- _Aim of the task_: Among the entries below, one stretch runs from the line that contains "(361, 362) = (761, 244): green" through the line that contains "(527, 146) = (402, 147): purple". Repeat that stretch exactly, ends included, and only that.

----------------

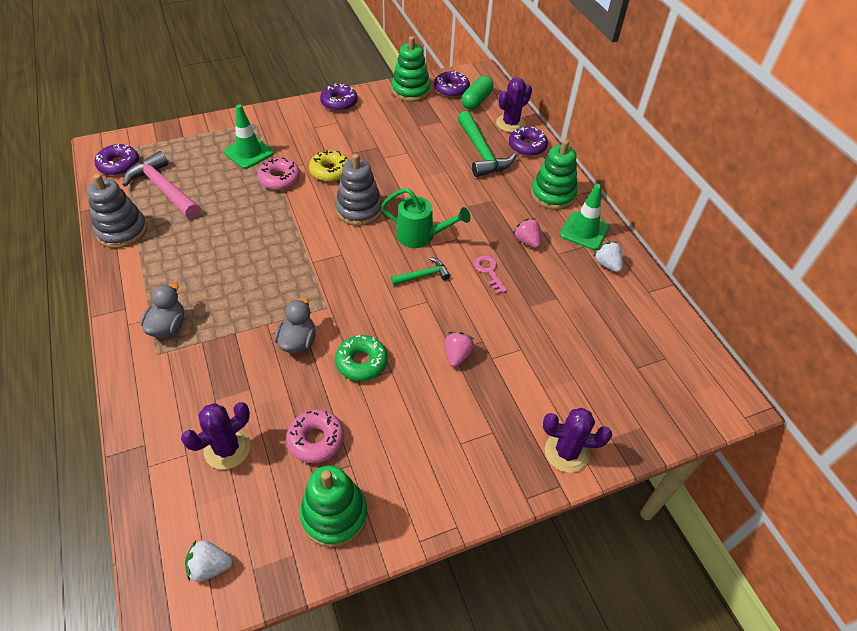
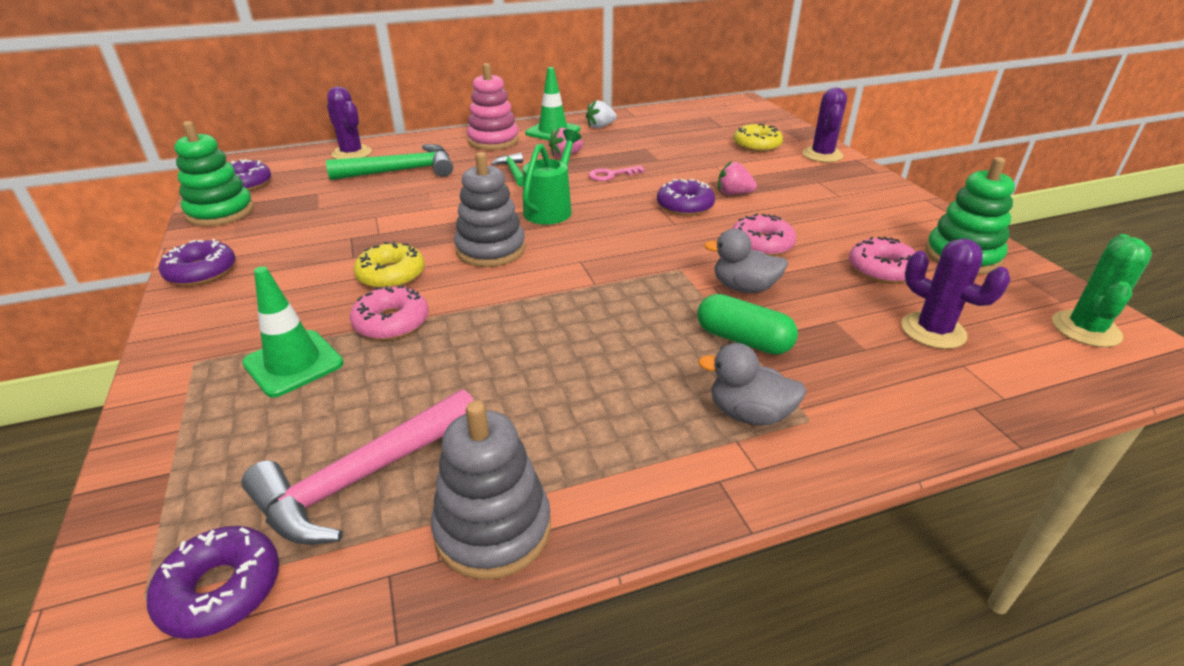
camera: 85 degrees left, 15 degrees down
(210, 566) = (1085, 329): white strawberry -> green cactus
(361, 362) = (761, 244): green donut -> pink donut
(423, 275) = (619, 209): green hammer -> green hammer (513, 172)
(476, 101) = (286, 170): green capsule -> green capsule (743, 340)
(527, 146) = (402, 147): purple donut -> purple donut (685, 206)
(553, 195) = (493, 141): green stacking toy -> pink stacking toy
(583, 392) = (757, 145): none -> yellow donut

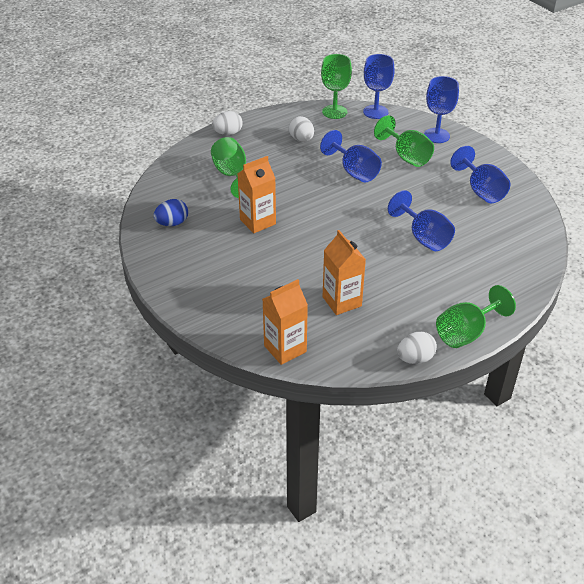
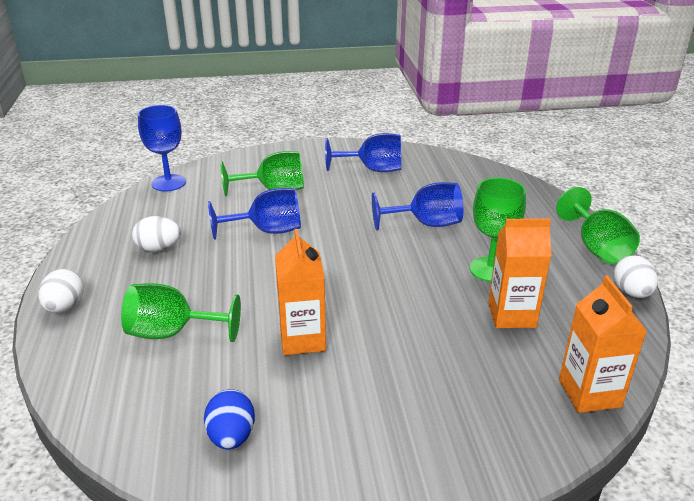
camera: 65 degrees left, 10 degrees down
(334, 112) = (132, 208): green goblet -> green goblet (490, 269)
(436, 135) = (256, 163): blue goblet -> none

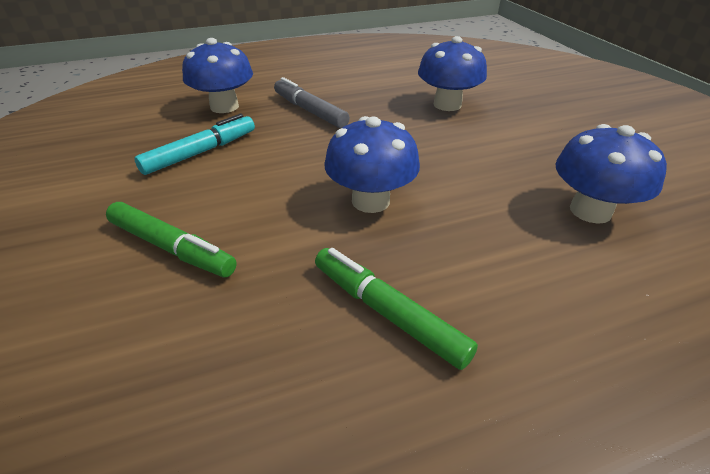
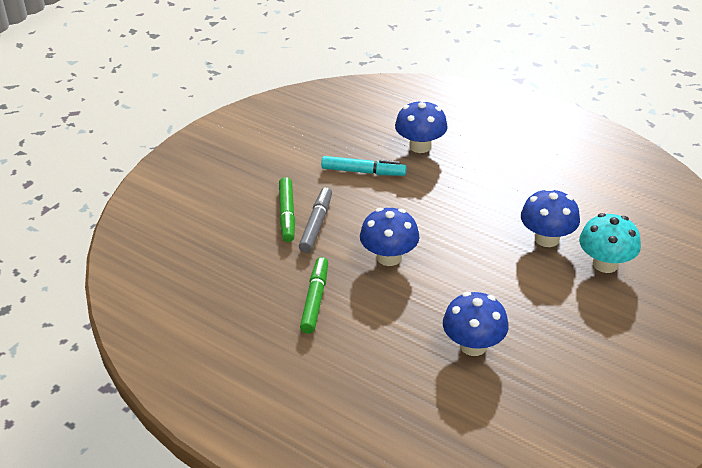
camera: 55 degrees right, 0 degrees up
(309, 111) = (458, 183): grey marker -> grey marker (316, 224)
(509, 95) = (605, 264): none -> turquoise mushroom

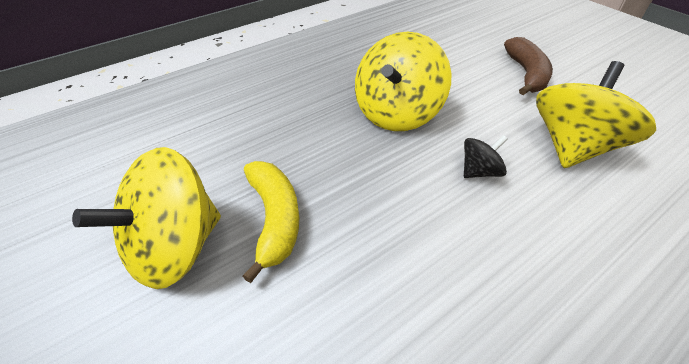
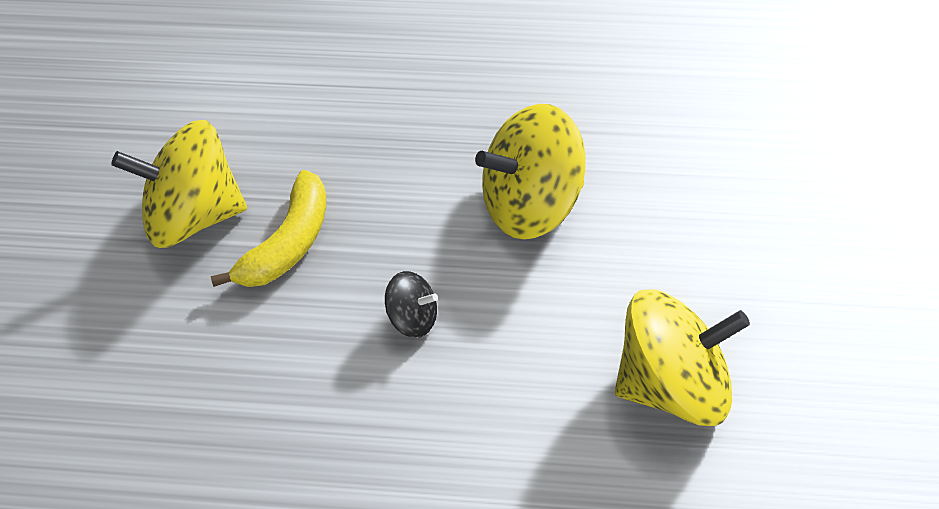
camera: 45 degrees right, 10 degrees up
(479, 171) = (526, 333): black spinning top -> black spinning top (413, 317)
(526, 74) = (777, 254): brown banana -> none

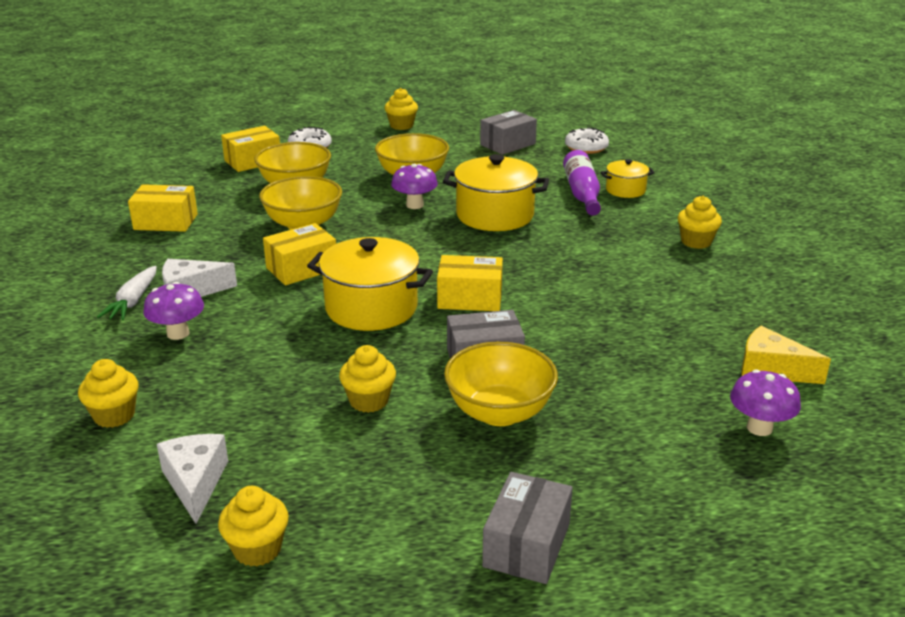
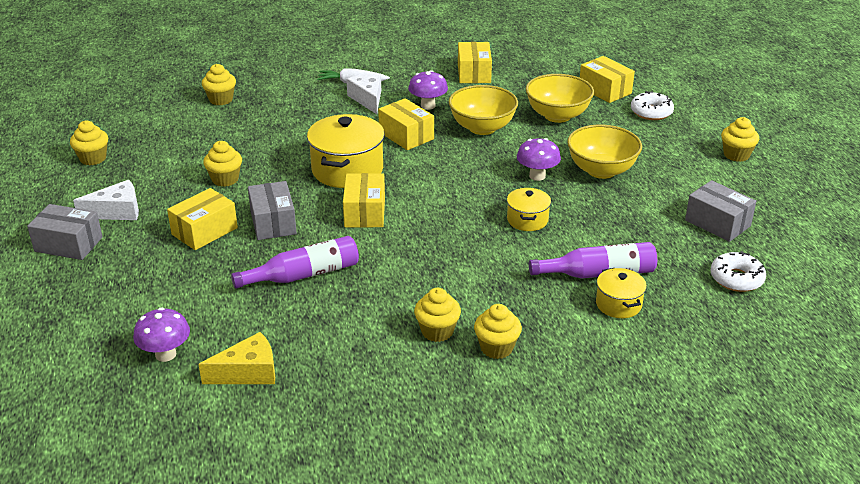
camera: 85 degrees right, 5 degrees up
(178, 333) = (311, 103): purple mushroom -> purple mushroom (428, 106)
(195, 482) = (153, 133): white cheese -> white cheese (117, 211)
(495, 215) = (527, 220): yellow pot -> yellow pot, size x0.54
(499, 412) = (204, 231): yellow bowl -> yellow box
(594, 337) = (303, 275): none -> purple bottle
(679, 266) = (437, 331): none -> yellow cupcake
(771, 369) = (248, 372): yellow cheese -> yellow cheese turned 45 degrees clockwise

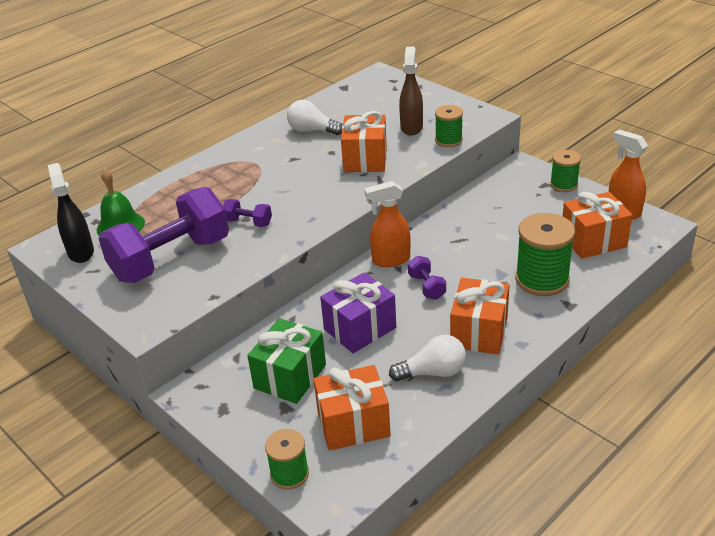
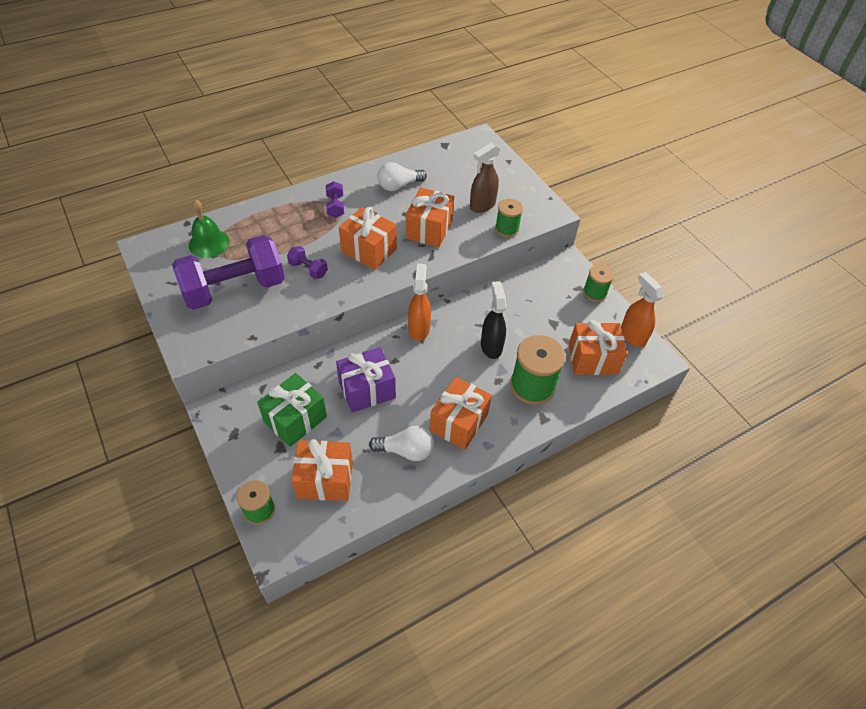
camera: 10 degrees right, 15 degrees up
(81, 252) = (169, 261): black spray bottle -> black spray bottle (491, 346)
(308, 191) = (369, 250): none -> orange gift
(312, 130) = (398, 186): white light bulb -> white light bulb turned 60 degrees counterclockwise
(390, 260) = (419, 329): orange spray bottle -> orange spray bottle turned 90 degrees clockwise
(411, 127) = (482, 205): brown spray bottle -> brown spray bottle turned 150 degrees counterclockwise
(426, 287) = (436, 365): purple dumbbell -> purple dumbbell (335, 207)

----------------

- _Written answer_:
(361, 362) = (761, 244): green donut -> pink donut
(423, 275) = (619, 209): green hammer -> green hammer (513, 172)
(476, 101) = (286, 170): green capsule -> green capsule (743, 340)
(527, 146) = (402, 147): purple donut -> purple donut (685, 206)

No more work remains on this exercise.